Task to complete:
Output each line of the listing exactly, though pictures are not to appear.

BEGIN

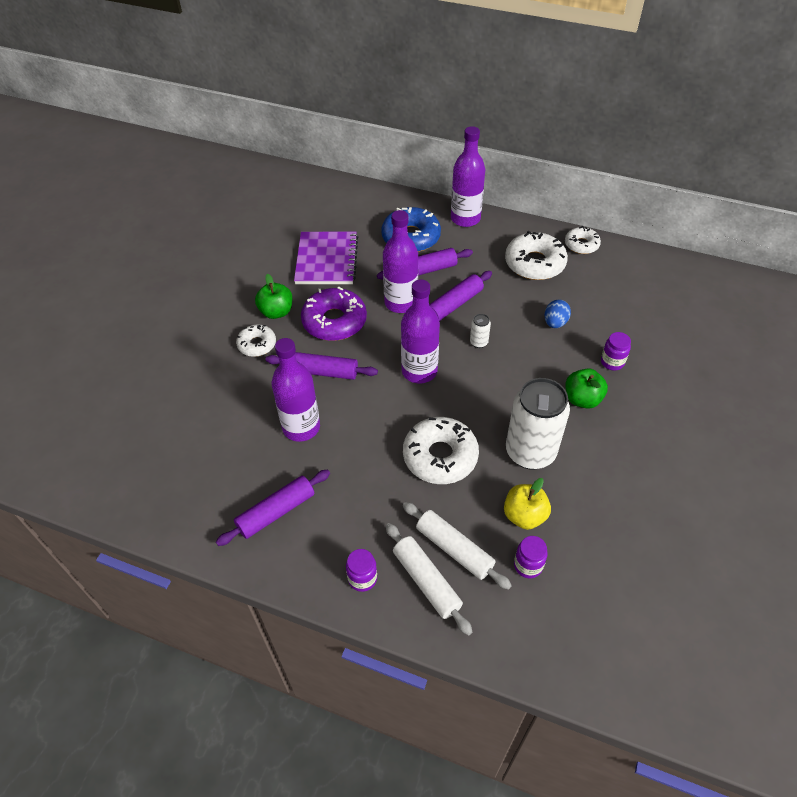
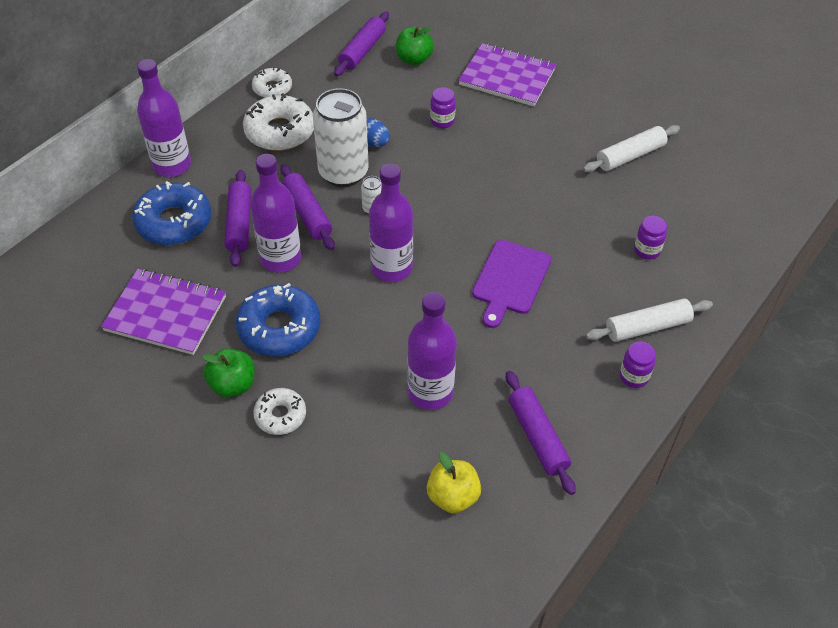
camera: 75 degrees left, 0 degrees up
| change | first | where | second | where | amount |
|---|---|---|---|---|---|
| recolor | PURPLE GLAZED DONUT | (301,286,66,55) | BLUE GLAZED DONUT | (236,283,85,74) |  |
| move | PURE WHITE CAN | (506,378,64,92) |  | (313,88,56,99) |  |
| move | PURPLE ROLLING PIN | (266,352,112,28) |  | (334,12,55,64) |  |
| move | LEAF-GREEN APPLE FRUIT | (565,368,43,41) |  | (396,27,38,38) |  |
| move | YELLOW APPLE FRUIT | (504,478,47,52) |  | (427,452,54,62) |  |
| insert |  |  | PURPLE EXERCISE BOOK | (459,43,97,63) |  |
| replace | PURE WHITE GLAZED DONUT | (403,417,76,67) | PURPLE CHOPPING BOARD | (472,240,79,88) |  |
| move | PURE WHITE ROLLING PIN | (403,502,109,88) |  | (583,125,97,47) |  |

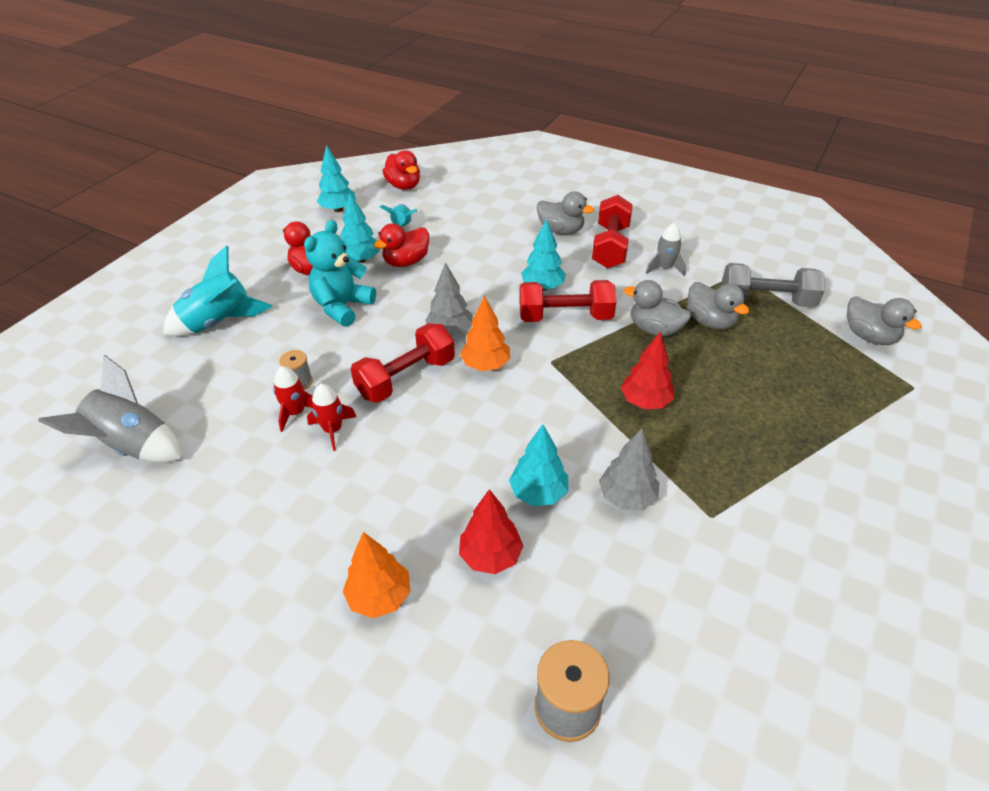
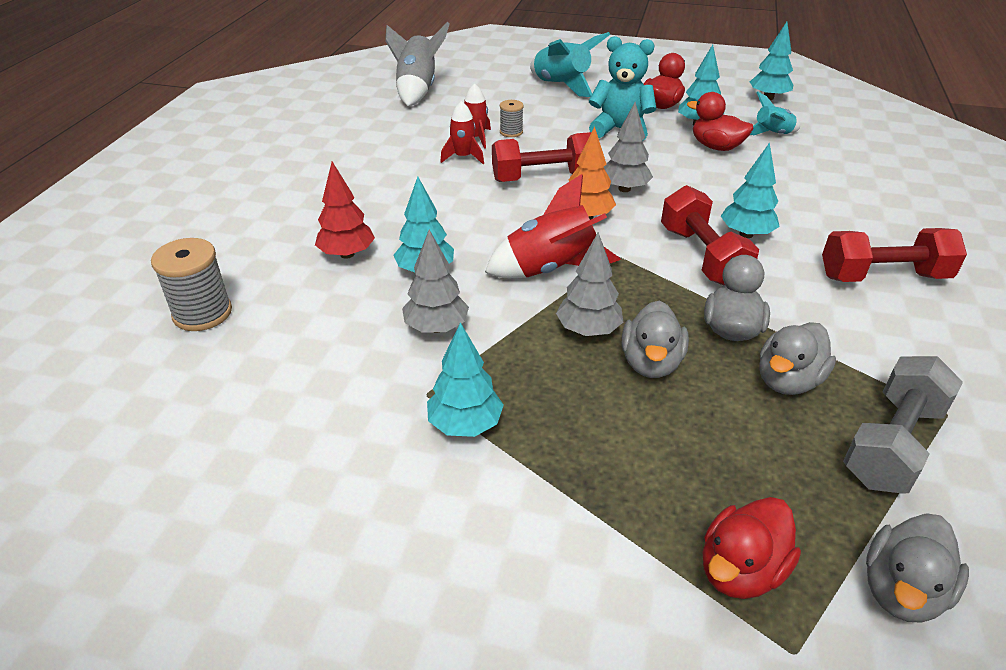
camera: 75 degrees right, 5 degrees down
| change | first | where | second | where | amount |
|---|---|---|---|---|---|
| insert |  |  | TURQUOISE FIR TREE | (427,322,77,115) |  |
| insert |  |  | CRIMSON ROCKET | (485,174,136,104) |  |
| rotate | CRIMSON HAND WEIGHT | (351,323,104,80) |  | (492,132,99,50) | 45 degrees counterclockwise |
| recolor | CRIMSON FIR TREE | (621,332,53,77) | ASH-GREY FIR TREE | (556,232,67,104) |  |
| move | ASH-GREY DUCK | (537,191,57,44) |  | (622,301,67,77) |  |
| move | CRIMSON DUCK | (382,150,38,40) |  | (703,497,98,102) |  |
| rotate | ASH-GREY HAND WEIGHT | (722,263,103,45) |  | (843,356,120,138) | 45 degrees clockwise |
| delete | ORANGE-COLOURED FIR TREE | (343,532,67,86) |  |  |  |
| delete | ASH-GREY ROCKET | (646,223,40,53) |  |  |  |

END

Output of the exercise:
camera: 75 degrees left, 0 degrees up
| change | first | where | second | where | amount |
|---|---|---|---|---|---|
| recolor | PURPLE GLAZED DONUT | (301,286,66,55) | BLUE GLAZED DONUT | (236,283,85,74) |  |
| move | PURE WHITE CAN | (506,378,64,92) |  | (313,88,56,99) |  |
| move | PURPLE ROLLING PIN | (266,352,112,28) |  | (334,12,55,64) |  |
| move | LEAF-GREEN APPLE FRUIT | (565,368,43,41) |  | (396,27,38,38) |  |
| move | YELLOW APPLE FRUIT | (504,478,47,52) |  | (427,452,54,62) |  |
| insert |  |  | PURPLE EXERCISE BOOK | (459,43,97,63) |  |
| replace | PURE WHITE GLAZED DONUT | (403,417,76,67) | PURPLE CHOPPING BOARD | (472,240,79,88) |  |
| move | PURE WHITE ROLLING PIN | (403,502,109,88) |  | (583,125,97,47) |  |

camera: 75 degrees right, 5 degrees down
| change | first | where | second | where | amount |
|---|---|---|---|---|---|
| insert |  |  | TURQUOISE FIR TREE | (427,322,77,115) |  |
| insert |  |  | CRIMSON ROCKET | (485,174,136,104) |  |
| rotate | CRIMSON HAND WEIGHT | (351,323,104,80) |  | (492,132,99,50) | 45 degrees counterclockwise |
| recolor | CRIMSON FIR TREE | (621,332,53,77) | ASH-GREY FIR TREE | (556,232,67,104) |  |
| move | ASH-GREY DUCK | (537,191,57,44) |  | (622,301,67,77) |  |
| move | CRIMSON DUCK | (382,150,38,40) |  | (703,497,98,102) |  |
| rotate | ASH-GREY HAND WEIGHT | (722,263,103,45) |  | (843,356,120,138) | 45 degrees clockwise |
| delete | ORANGE-COLOURED FIR TREE | (343,532,67,86) |  |  |  |
| delete | ASH-GREY ROCKET | (646,223,40,53) |  |  |  |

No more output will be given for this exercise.